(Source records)
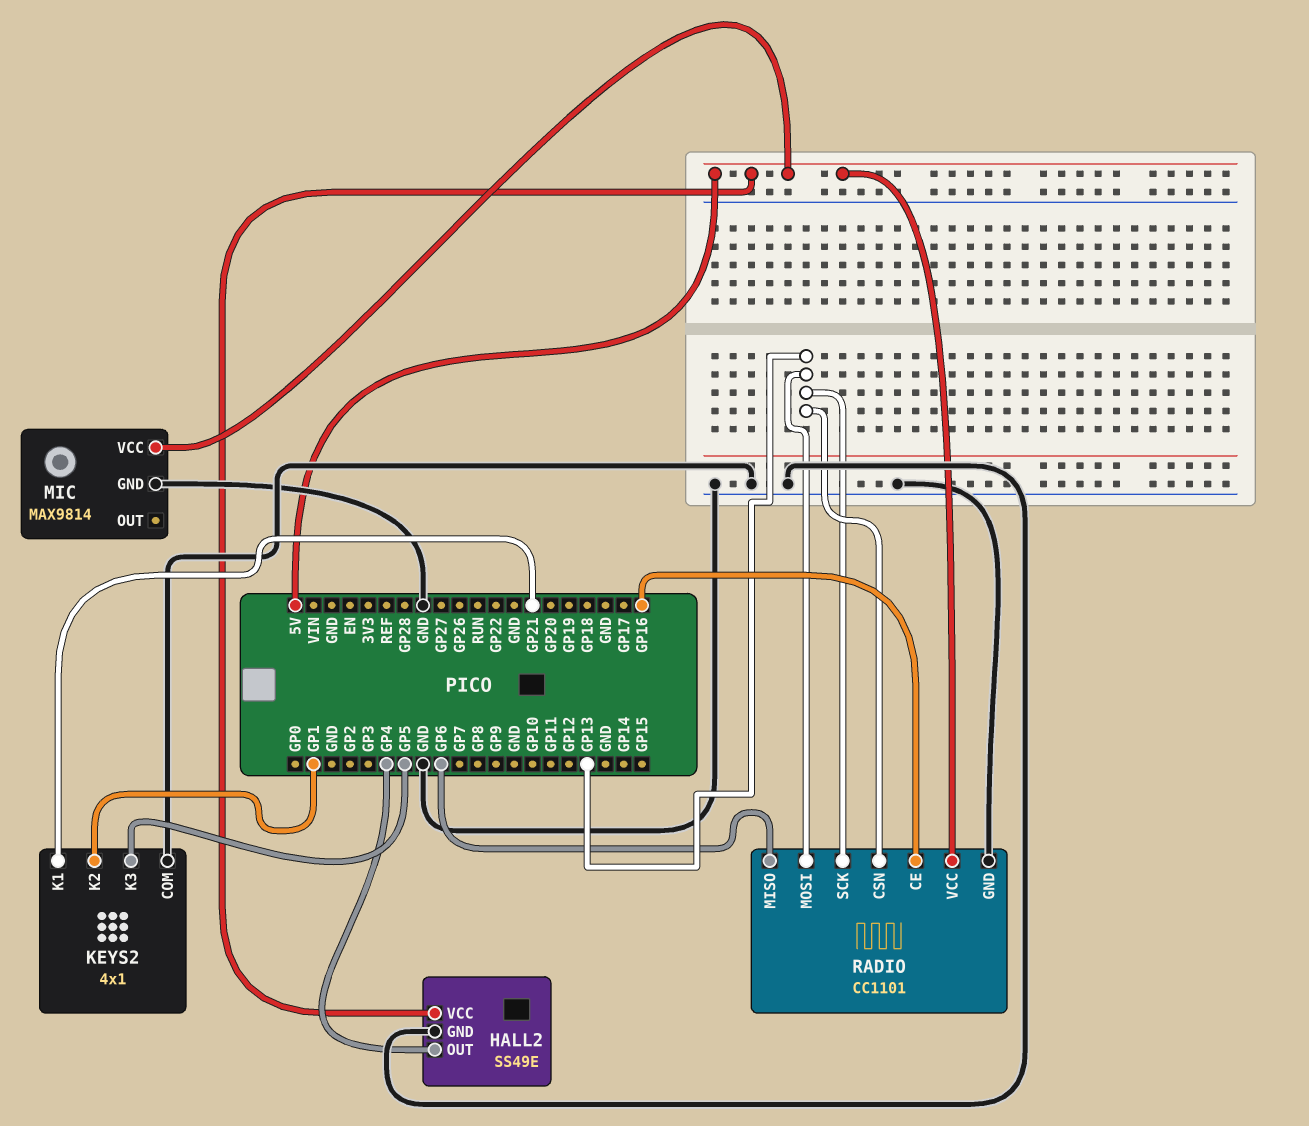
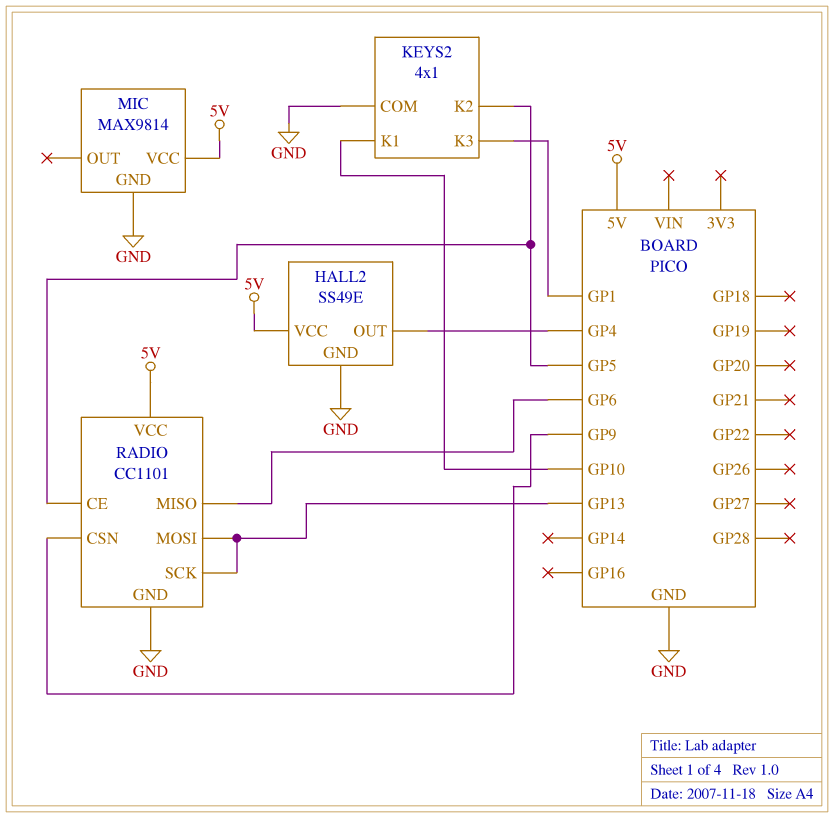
KEYS2 pin K1: GP21 -> GP10
KEYS2 pin K2: GP1 -> GP5
KEYS2 pin K3: GP5 -> GP1
RADIO pin CE: GP16 -> GP5
RADIO pin CSN: GP13 -> GP9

→ **Exercise brief**:
The reply should reproduce every entry above word for word and contain no pictures.

→ **Exercise answer**:
KEYS2 pin K1: GP21 -> GP10
KEYS2 pin K2: GP1 -> GP5
KEYS2 pin K3: GP5 -> GP1
RADIO pin CE: GP16 -> GP5
RADIO pin CSN: GP13 -> GP9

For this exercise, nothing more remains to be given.